» What needs to be done: Please reproduce, exactly and in full, the lines from the one containing "(515, 145) = (521, 194): none -> yellow egg" to the end of the material below.

» Given data:
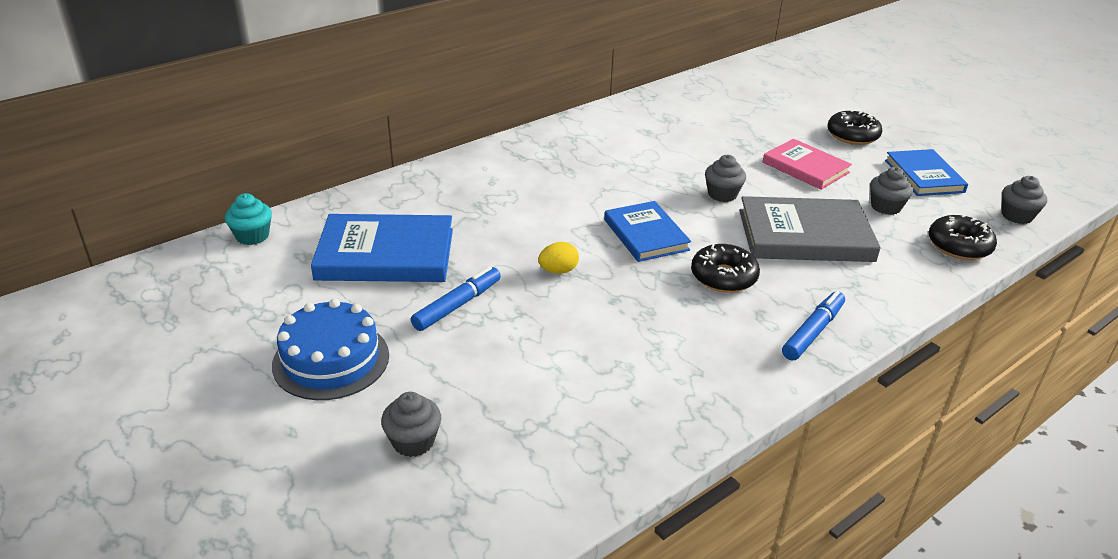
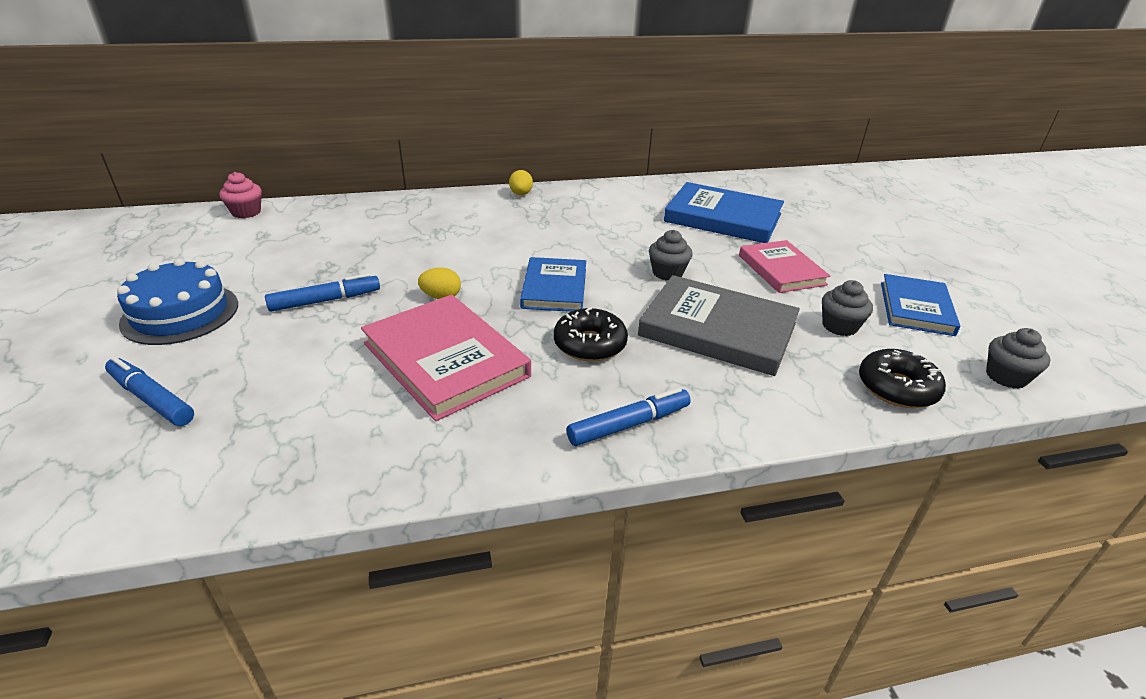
camera: 25 degrees right, 0 degrees up
(252, 236) = (246, 212): turquoise cupcake -> pink cupcake
(385, 254) = (320, 248): blue book -> blue book (723, 218)
(413, 441) = (152, 399): grey cupcake -> blue marker
(515, 145) = (521, 194): none -> yellow egg
(625, 326) = (445, 360): none -> pink book
(852, 135) = (864, 253): black donut -> none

» Problem solution:
(515, 145) = (521, 194): none -> yellow egg
(625, 326) = (445, 360): none -> pink book
(852, 135) = (864, 253): black donut -> none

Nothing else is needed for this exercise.